(Extracted data begins)

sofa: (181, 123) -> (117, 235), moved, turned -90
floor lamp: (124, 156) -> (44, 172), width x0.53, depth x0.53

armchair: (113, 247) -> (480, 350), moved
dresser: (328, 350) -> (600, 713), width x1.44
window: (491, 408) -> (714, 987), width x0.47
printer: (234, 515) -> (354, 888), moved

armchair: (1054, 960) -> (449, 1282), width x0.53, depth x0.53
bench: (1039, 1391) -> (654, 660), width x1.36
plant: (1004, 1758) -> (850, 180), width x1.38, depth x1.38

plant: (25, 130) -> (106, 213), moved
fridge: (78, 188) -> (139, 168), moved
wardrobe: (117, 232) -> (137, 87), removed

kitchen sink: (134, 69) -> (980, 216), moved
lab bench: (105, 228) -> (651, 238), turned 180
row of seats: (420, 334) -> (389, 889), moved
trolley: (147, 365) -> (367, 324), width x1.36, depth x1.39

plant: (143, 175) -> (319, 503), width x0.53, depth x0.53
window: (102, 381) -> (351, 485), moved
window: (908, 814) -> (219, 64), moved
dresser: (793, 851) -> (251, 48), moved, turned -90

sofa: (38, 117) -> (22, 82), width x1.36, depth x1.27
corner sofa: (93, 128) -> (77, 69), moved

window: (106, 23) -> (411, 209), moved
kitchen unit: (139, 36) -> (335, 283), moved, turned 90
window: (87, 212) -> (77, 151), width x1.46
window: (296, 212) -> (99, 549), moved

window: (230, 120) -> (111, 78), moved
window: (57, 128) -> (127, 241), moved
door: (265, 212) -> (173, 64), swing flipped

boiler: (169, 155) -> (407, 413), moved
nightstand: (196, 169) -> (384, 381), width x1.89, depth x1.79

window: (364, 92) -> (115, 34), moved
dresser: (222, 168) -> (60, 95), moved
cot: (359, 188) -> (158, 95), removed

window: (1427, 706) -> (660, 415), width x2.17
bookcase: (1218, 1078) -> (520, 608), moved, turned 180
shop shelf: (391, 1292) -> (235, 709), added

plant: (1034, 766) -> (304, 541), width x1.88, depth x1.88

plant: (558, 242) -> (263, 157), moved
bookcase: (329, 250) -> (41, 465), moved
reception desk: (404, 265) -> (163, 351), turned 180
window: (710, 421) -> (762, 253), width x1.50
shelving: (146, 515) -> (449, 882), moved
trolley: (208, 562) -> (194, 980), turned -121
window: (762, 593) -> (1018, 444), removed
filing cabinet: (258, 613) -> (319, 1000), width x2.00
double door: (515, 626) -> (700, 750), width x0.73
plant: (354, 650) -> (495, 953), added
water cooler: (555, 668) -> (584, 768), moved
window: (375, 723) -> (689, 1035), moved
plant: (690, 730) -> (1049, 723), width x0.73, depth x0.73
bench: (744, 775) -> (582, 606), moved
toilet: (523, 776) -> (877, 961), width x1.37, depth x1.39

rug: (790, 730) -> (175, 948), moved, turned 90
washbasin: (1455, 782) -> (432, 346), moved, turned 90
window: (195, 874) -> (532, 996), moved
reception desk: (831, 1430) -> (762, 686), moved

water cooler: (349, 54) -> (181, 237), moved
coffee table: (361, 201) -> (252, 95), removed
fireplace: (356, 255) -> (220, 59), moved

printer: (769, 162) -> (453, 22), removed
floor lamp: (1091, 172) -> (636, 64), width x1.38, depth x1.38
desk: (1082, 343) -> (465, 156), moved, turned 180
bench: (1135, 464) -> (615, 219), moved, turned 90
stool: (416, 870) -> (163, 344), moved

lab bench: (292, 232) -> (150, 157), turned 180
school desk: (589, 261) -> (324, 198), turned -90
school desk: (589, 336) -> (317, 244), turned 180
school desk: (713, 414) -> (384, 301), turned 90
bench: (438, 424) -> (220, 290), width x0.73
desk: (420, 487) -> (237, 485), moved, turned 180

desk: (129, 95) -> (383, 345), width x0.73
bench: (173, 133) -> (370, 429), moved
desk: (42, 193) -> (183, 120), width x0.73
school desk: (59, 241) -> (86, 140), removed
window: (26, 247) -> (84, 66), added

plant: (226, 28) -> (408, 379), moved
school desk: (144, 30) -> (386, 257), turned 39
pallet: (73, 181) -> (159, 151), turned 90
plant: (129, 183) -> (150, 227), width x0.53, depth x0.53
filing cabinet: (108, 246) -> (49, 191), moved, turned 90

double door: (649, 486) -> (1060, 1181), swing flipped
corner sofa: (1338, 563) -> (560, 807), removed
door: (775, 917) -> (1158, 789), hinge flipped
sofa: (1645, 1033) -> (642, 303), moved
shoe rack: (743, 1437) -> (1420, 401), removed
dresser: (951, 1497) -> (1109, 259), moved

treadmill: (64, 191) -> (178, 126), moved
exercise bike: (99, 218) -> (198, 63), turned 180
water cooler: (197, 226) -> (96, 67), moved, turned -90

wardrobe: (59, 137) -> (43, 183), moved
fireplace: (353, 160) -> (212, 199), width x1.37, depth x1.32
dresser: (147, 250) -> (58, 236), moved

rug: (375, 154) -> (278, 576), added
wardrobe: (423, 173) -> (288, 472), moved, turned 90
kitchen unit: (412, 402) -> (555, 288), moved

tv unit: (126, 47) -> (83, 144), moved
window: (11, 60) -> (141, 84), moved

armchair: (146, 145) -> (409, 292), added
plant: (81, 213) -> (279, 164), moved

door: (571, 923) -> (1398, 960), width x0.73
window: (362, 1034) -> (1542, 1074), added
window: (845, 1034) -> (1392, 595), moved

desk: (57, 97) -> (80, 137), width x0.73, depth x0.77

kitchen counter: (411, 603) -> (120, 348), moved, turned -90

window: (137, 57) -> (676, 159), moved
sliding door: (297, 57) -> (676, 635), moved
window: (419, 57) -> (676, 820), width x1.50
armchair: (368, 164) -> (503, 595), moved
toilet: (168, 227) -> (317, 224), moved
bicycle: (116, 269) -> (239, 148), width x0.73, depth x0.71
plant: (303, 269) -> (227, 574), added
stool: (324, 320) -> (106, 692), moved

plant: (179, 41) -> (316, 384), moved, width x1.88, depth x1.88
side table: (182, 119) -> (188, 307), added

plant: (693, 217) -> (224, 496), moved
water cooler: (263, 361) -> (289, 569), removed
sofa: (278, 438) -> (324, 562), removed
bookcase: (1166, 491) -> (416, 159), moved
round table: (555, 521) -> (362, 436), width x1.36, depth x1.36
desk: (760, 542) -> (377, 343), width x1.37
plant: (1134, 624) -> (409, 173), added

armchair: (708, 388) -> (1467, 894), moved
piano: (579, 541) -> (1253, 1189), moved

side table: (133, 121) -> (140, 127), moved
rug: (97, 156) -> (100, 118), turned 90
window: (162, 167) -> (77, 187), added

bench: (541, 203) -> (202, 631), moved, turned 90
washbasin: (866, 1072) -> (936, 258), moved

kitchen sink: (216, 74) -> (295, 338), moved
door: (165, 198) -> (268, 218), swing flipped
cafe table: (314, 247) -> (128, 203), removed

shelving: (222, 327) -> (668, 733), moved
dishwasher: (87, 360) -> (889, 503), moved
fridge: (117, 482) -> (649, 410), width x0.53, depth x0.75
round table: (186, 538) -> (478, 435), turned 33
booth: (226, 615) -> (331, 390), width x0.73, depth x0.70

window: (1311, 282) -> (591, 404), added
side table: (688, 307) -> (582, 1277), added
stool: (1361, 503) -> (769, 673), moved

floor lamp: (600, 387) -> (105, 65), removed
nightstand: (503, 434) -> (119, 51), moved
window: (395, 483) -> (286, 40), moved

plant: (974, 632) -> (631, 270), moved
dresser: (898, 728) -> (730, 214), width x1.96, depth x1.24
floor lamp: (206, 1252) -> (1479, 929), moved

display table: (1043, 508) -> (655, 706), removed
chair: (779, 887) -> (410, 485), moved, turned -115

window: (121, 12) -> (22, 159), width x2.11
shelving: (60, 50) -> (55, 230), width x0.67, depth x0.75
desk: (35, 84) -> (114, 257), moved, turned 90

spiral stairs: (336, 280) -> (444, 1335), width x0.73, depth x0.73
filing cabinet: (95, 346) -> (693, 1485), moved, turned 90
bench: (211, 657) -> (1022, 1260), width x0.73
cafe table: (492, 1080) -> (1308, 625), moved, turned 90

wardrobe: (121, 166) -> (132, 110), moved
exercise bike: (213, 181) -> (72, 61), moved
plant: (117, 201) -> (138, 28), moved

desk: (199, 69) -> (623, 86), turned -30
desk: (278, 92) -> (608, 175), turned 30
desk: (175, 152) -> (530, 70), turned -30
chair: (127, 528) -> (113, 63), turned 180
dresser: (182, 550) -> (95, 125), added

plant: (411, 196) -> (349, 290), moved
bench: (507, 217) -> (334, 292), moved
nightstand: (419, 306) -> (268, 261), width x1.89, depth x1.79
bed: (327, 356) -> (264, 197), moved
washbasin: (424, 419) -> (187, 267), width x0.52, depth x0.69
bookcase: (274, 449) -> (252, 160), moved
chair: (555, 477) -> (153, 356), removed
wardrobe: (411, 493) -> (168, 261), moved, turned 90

(Extracted data ends)

In the material above, locate the line containing "cot: (359, 188) -> (158, 95), removed" and the line containing "plant: (1034, 766)". Transcribe exactly those two lines and every line between them, and nothing more.

cot: (359, 188) -> (158, 95), removed

window: (1427, 706) -> (660, 415), width x2.17
bookcase: (1218, 1078) -> (520, 608), moved, turned 180
shop shelf: (391, 1292) -> (235, 709), added

plant: (1034, 766) -> (304, 541), width x1.88, depth x1.88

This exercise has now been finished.